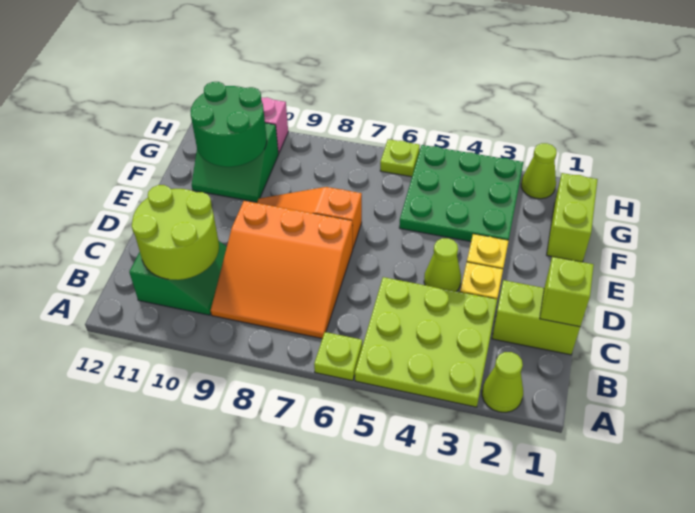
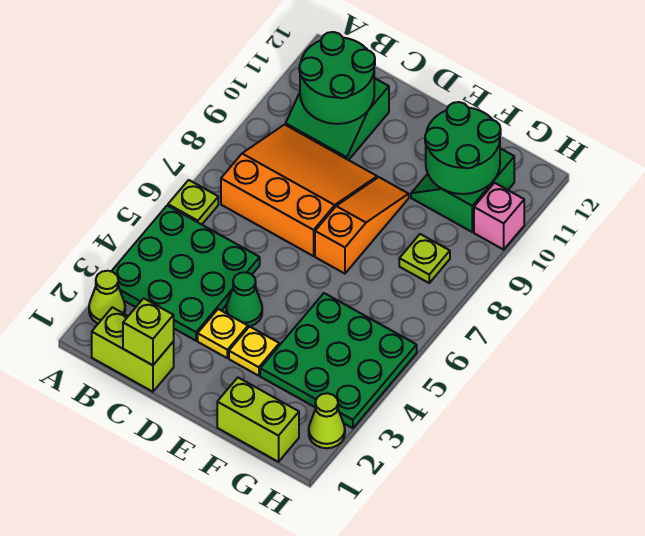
lime plate A3:C5 level 1 -> green plate A3:C5 level 1
orange slope B7:D9 level 1 top D -> orange slope B7:D9 level 1 top 7
lime round brick B10:C11 level 2 -> green round brick B10:C11 level 2
lime brick C1:C2 level 1 -> lime brick B1:C1 level 1
lime cone D4 level 1 -> green cone D4 level 1
lime plate H6 level 1 -> lime plate G8 level 1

_YOUR ASSIGNMENT_
Write down exactly the line with "orange slope B7:D9 level 1 top D", then each line after it through the end of the data.

_ANSWER AREA_
orange slope B7:D9 level 1 top D -> orange slope B7:D9 level 1 top 7
lime round brick B10:C11 level 2 -> green round brick B10:C11 level 2
lime brick C1:C2 level 1 -> lime brick B1:C1 level 1
lime cone D4 level 1 -> green cone D4 level 1
lime plate H6 level 1 -> lime plate G8 level 1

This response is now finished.